§ **Description of the task**
Rewrite the items below, putting "Find the position of" everywhere "Identify the location of" occurs and leaving everything else unchanged.

§ **Supplied data**
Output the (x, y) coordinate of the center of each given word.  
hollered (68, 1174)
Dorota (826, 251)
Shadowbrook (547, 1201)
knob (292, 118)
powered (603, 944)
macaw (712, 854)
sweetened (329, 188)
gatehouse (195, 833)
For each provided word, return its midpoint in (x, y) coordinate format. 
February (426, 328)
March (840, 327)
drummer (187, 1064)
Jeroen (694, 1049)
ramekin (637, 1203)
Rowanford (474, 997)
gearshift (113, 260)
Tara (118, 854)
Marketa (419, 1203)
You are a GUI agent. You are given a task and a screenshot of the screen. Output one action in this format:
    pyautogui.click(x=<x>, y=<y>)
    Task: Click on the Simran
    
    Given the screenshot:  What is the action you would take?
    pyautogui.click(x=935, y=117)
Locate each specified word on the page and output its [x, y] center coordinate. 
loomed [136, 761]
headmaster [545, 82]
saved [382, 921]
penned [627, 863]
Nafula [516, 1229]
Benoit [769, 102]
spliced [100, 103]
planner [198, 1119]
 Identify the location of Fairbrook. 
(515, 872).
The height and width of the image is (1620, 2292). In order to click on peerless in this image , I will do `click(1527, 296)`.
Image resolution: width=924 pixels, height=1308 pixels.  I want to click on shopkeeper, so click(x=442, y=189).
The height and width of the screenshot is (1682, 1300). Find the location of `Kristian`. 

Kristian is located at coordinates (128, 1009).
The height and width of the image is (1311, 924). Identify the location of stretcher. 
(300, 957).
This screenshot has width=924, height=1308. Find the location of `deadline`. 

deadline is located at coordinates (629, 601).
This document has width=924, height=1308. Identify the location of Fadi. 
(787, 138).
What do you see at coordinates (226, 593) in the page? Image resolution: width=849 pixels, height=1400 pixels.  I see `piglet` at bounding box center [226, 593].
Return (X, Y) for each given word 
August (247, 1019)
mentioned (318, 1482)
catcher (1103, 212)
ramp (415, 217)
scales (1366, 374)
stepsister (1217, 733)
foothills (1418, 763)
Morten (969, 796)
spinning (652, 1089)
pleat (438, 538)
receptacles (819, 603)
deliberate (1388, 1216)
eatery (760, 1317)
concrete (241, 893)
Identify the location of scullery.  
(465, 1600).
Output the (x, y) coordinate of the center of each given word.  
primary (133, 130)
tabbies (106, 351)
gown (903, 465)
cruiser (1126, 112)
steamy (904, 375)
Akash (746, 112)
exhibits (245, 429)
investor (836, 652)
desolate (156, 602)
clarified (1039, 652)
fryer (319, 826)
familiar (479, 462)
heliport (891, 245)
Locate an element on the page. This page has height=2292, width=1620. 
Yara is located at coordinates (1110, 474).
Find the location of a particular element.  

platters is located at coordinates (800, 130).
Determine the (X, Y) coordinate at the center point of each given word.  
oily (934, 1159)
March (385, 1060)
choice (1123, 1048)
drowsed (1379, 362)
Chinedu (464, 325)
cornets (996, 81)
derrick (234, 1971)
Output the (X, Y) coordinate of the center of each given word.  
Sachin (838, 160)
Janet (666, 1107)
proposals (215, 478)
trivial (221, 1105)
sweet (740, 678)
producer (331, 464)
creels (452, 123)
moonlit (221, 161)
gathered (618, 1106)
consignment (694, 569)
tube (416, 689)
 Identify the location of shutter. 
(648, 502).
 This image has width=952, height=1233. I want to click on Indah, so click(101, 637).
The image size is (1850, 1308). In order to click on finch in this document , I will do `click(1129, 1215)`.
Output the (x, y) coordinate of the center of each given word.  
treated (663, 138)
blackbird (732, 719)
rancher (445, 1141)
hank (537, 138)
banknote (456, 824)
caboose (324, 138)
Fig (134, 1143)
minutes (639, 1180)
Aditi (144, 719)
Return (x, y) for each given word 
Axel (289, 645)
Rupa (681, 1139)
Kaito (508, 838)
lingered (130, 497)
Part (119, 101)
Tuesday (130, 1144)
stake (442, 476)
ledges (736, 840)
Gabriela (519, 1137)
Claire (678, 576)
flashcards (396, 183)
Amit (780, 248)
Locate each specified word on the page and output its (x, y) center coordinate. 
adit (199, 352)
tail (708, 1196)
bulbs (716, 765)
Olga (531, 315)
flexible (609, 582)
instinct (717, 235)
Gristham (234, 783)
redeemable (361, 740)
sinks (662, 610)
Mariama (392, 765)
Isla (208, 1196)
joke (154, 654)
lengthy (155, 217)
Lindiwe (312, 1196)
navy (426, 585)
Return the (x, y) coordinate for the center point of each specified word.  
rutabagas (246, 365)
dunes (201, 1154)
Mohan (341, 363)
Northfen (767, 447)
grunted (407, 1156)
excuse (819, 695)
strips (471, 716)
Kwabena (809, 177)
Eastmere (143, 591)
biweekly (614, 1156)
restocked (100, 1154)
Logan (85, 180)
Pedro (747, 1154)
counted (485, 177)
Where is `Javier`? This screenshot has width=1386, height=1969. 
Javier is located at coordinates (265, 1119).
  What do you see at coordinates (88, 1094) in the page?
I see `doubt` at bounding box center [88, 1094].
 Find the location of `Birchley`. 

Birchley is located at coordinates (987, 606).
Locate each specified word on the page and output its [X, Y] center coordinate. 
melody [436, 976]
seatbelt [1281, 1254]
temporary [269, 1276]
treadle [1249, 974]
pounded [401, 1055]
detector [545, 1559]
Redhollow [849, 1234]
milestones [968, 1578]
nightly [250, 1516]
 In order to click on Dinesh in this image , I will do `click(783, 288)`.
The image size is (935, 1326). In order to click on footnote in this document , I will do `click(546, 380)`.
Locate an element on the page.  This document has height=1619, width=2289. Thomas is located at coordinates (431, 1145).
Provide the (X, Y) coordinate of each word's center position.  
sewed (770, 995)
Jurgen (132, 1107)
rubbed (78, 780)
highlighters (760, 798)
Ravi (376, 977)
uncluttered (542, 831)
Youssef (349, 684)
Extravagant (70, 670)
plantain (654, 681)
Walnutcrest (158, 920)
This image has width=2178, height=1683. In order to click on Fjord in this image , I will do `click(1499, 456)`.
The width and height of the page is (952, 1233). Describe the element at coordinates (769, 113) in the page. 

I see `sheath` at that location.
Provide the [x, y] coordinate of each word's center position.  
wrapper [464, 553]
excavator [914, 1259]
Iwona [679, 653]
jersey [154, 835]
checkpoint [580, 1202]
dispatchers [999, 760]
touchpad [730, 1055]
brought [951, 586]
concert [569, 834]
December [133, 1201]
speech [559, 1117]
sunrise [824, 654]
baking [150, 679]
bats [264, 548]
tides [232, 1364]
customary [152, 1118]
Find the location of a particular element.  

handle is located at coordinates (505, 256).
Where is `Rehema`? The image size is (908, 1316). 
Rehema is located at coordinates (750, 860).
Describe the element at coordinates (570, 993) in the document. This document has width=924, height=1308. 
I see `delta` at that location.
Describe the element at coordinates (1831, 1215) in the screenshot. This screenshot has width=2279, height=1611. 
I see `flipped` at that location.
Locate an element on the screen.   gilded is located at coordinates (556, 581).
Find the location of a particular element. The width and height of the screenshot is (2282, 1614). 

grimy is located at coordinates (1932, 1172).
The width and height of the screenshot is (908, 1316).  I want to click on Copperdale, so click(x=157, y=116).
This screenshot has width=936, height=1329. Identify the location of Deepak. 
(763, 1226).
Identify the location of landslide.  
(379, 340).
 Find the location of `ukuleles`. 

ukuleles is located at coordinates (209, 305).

§ **Complete answer**
Output the (x, y) coordinate of the center of each given word.  
hollered (68, 1174)
Dorota (826, 251)
Shadowbrook (547, 1201)
knob (292, 118)
powered (603, 944)
macaw (712, 854)
sweetened (329, 188)
gatehouse (195, 833)
For each provided word, return its midpoint in (x, y) coordinate format. 
February (426, 328)
March (840, 327)
drummer (187, 1064)
Jeroen (694, 1049)
ramekin (637, 1203)
Rowanford (474, 997)
gearshift (113, 260)
Tara (118, 854)
Marketa (419, 1203)
You are a GUI agent. You are given a task and a screenshot of the screen. Output one action in this format:
    pyautogui.click(x=<x>, y=<y>)
    Task: Click on the Simran
    
    Given the screenshot:  What is the action you would take?
    pyautogui.click(x=935, y=117)
Locate each specified word on the page and output its [x, y] center coordinate. 
loomed [136, 761]
headmaster [545, 82]
saved [382, 921]
penned [627, 863]
Nafula [516, 1229]
Benoit [769, 102]
spliced [100, 103]
planner [198, 1119]
 Find the position of Fairbrook. 
(515, 872).
The height and width of the image is (1620, 2292). In order to click on peerless in this image , I will do `click(1527, 296)`.
Image resolution: width=924 pixels, height=1308 pixels.  I want to click on shopkeeper, so click(x=442, y=189).
The height and width of the screenshot is (1682, 1300). Find the location of `Kristian`. 

Kristian is located at coordinates (128, 1009).
The height and width of the image is (1311, 924). Find the position of stretcher. 
(300, 957).
This screenshot has width=924, height=1308. Find the location of `deadline`. 

deadline is located at coordinates (629, 601).
This document has width=924, height=1308. Find the position of Fadi. 
(787, 138).
What do you see at coordinates (226, 593) in the page? Image resolution: width=849 pixels, height=1400 pixels.  I see `piglet` at bounding box center [226, 593].
Return (X, Y) for each given word 
August (247, 1019)
mentioned (318, 1482)
catcher (1103, 212)
ramp (415, 217)
scales (1366, 374)
stepsister (1217, 733)
foothills (1418, 763)
Morten (969, 796)
spinning (652, 1089)
pleat (438, 538)
receptacles (819, 603)
deliberate (1388, 1216)
eatery (760, 1317)
concrete (241, 893)
Find the position of scullery.  
(465, 1600).
Output the (x, y) coordinate of the center of each given word.  
primary (133, 130)
tabbies (106, 351)
gown (903, 465)
cruiser (1126, 112)
steamy (904, 375)
Akash (746, 112)
exhibits (245, 429)
investor (836, 652)
desolate (156, 602)
clarified (1039, 652)
fryer (319, 826)
familiar (479, 462)
heliport (891, 245)
Locate an element on the page. This page has height=2292, width=1620. 
Yara is located at coordinates (1110, 474).
Find the location of a particular element.  

platters is located at coordinates (800, 130).
Determine the (X, Y) coordinate at the center point of each given word.  
oily (934, 1159)
March (385, 1060)
choice (1123, 1048)
drowsed (1379, 362)
Chinedu (464, 325)
cornets (996, 81)
derrick (234, 1971)
Output the (X, Y) coordinate of the center of each given word.  
Sachin (838, 160)
Janet (666, 1107)
proposals (215, 478)
trivial (221, 1105)
sweet (740, 678)
producer (331, 464)
creels (452, 123)
moonlit (221, 161)
gathered (618, 1106)
consignment (694, 569)
tube (416, 689)
 Find the position of shutter. 
(648, 502).
 This image has width=952, height=1233. I want to click on Indah, so click(101, 637).
The image size is (1850, 1308). In order to click on finch in this document , I will do `click(1129, 1215)`.
Output the (x, y) coordinate of the center of each given word.  
treated (663, 138)
blackbird (732, 719)
rancher (445, 1141)
hank (537, 138)
banknote (456, 824)
caboose (324, 138)
Fig (134, 1143)
minutes (639, 1180)
Aditi (144, 719)
Return (x, y) for each given word 
Axel (289, 645)
Rupa (681, 1139)
Kaito (508, 838)
lingered (130, 497)
Part (119, 101)
Tuesday (130, 1144)
stake (442, 476)
ledges (736, 840)
Gabriela (519, 1137)
Claire (678, 576)
flashcards (396, 183)
Amit (780, 248)
Locate each specified word on the page and output its (x, y) center coordinate. 
adit (199, 352)
tail (708, 1196)
bulbs (716, 765)
Olga (531, 315)
flexible (609, 582)
instinct (717, 235)
Gristham (234, 783)
redeemable (361, 740)
sinks (662, 610)
Mariama (392, 765)
Isla (208, 1196)
joke (154, 654)
lengthy (155, 217)
Lindiwe (312, 1196)
navy (426, 585)
Return the (x, y) coordinate for the center point of each specified word.  
rutabagas (246, 365)
dunes (201, 1154)
Mohan (341, 363)
Northfen (767, 447)
grunted (407, 1156)
excuse (819, 695)
strips (471, 716)
Kwabena (809, 177)
Eastmere (143, 591)
biweekly (614, 1156)
restocked (100, 1154)
Logan (85, 180)
Pedro (747, 1154)
counted (485, 177)
Where is `Javier`? This screenshot has width=1386, height=1969. 
Javier is located at coordinates (265, 1119).
  What do you see at coordinates (88, 1094) in the page?
I see `doubt` at bounding box center [88, 1094].
 Find the location of `Birchley`. 

Birchley is located at coordinates (987, 606).
Locate each specified word on the page and output its [X, Y] center coordinate. 
melody [436, 976]
seatbelt [1281, 1254]
temporary [269, 1276]
treadle [1249, 974]
pounded [401, 1055]
detector [545, 1559]
Redhollow [849, 1234]
milestones [968, 1578]
nightly [250, 1516]
 In order to click on Dinesh in this image , I will do `click(783, 288)`.
The image size is (935, 1326). In order to click on footnote in this document , I will do `click(546, 380)`.
Locate an element on the page.  This document has height=1619, width=2289. Thomas is located at coordinates (431, 1145).
Provide the (X, Y) coordinate of each word's center position.  
sewed (770, 995)
Jurgen (132, 1107)
rubbed (78, 780)
highlighters (760, 798)
Ravi (376, 977)
uncluttered (542, 831)
Youssef (349, 684)
Extravagant (70, 670)
plantain (654, 681)
Walnutcrest (158, 920)
This image has width=2178, height=1683. In order to click on Fjord in this image , I will do `click(1499, 456)`.
The width and height of the page is (952, 1233). Describe the element at coordinates (769, 113) in the page. 

I see `sheath` at that location.
Provide the [x, y] coordinate of each word's center position.  
wrapper [464, 553]
excavator [914, 1259]
Iwona [679, 653]
jersey [154, 835]
checkpoint [580, 1202]
dispatchers [999, 760]
touchpad [730, 1055]
brought [951, 586]
concert [569, 834]
December [133, 1201]
speech [559, 1117]
sunrise [824, 654]
baking [150, 679]
bats [264, 548]
tides [232, 1364]
customary [152, 1118]
Find the location of a particular element.  

handle is located at coordinates (505, 256).
Where is `Rehema`? The image size is (908, 1316). 
Rehema is located at coordinates (750, 860).
Describe the element at coordinates (570, 993) in the document. This document has width=924, height=1308. 
I see `delta` at that location.
Describe the element at coordinates (1831, 1215) in the screenshot. This screenshot has width=2279, height=1611. 
I see `flipped` at that location.
Locate an element on the screen.   gilded is located at coordinates (556, 581).
Find the location of a particular element. The width and height of the screenshot is (2282, 1614). 

grimy is located at coordinates (1932, 1172).
The width and height of the screenshot is (908, 1316).  I want to click on Copperdale, so click(x=157, y=116).
This screenshot has width=936, height=1329. Find the position of Deepak. 
(763, 1226).
Find the position of landslide.  
(379, 340).
 Find the location of `ukuleles`. 

ukuleles is located at coordinates (209, 305).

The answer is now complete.